[[ Available records, beginning ]]

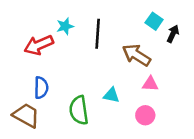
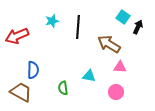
red arrow: (39, 45) -> (17, 36), moved
green semicircle: (79, 110) -> (63, 88), size x0.6

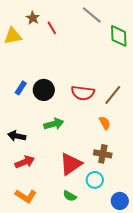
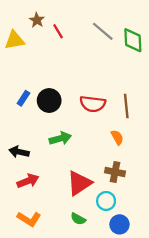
gray line: (92, 15) -> (103, 31), moved
brown line: (113, 95) -> (126, 106), turned -45
blue circle: (120, 201) -> (119, 224), moved

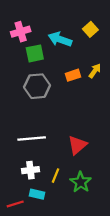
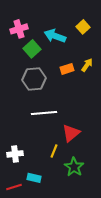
green square: (35, 53) -> (32, 49), turned -30
white line: (32, 138) -> (44, 113), moved
white cross: (30, 170) -> (15, 154), moved
yellow line: (56, 176) -> (54, 151), moved

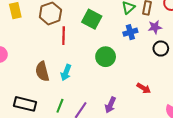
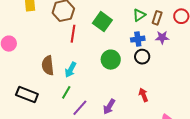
black circle: (161, 49) -> (142, 57), moved
red arrow: (144, 88) -> (143, 95), turned -152
green line: (60, 106) -> (66, 92), moved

[[ Available records, end ]]

* Problem statement: The data should be printed again unchanged; leave its pictures out.

* Task response:
red arrow: (39, 45) -> (17, 36), moved
green semicircle: (79, 110) -> (63, 88), size x0.6

gray line: (92, 15) -> (103, 31), moved
brown line: (113, 95) -> (126, 106), turned -45
blue circle: (120, 201) -> (119, 224), moved

green square: (35, 53) -> (32, 49), turned -30
white line: (32, 138) -> (44, 113), moved
white cross: (30, 170) -> (15, 154), moved
yellow line: (56, 176) -> (54, 151), moved

black circle: (161, 49) -> (142, 57), moved
red arrow: (144, 88) -> (143, 95), turned -152
green line: (60, 106) -> (66, 92), moved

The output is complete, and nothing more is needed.